*Exercise objective:*
Starting with the first line of the data below, copy each line up to and including the one containing "cyan rectangle at (968, 732): moved". Pictures stay out.

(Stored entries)
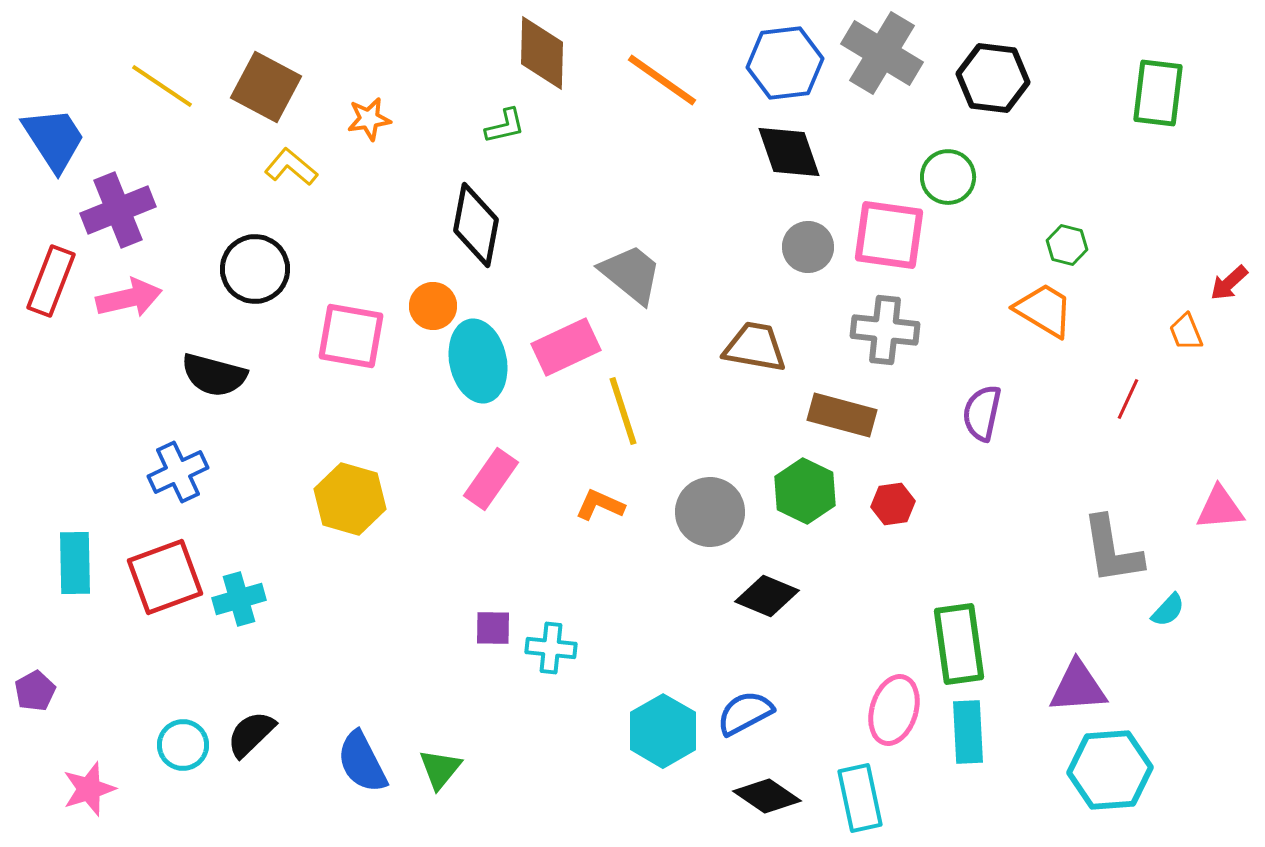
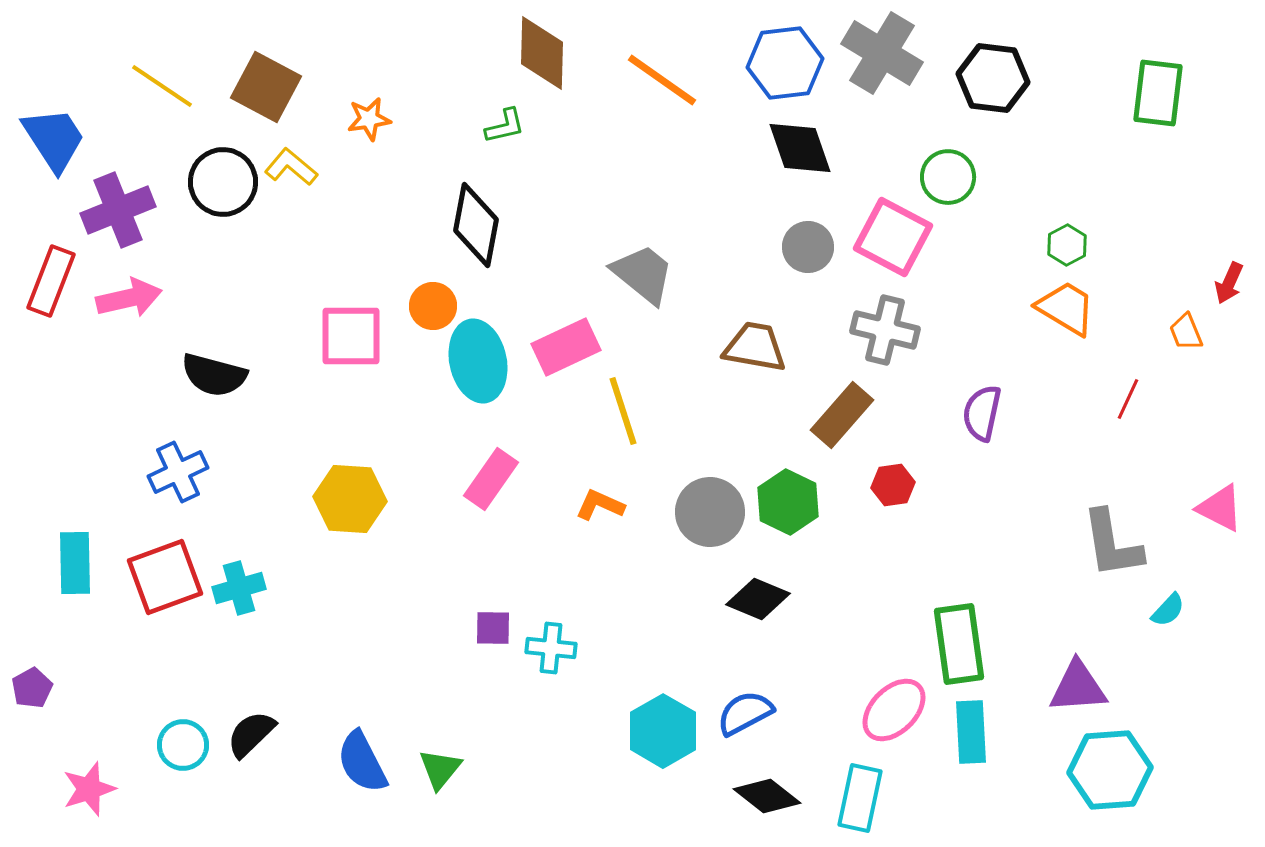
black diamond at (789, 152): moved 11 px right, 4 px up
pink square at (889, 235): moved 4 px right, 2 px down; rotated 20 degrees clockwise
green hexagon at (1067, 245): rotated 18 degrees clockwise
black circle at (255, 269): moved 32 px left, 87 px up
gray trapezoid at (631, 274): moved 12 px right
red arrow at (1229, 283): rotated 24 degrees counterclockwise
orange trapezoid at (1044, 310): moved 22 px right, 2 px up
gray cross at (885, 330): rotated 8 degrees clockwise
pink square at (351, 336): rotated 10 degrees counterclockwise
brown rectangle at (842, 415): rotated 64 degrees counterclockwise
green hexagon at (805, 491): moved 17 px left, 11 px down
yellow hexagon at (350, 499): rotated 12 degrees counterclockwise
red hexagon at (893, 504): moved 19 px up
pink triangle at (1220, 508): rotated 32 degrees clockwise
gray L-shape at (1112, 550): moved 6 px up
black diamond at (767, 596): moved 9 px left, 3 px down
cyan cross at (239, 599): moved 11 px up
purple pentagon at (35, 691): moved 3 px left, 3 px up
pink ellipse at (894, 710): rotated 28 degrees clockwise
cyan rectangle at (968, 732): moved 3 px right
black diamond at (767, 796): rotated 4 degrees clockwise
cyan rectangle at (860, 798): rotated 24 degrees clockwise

*Expected answer:*
black diamond at (789, 152): moved 11 px right, 4 px up
pink square at (889, 235): moved 4 px right, 2 px down; rotated 20 degrees clockwise
green hexagon at (1067, 245): rotated 18 degrees clockwise
black circle at (255, 269): moved 32 px left, 87 px up
gray trapezoid at (631, 274): moved 12 px right
red arrow at (1229, 283): rotated 24 degrees counterclockwise
orange trapezoid at (1044, 310): moved 22 px right, 2 px up
gray cross at (885, 330): rotated 8 degrees clockwise
pink square at (351, 336): rotated 10 degrees counterclockwise
brown rectangle at (842, 415): rotated 64 degrees counterclockwise
green hexagon at (805, 491): moved 17 px left, 11 px down
yellow hexagon at (350, 499): rotated 12 degrees counterclockwise
red hexagon at (893, 504): moved 19 px up
pink triangle at (1220, 508): rotated 32 degrees clockwise
gray L-shape at (1112, 550): moved 6 px up
black diamond at (767, 596): moved 9 px left, 3 px down
cyan cross at (239, 599): moved 11 px up
purple pentagon at (35, 691): moved 3 px left, 3 px up
pink ellipse at (894, 710): rotated 28 degrees clockwise
cyan rectangle at (968, 732): moved 3 px right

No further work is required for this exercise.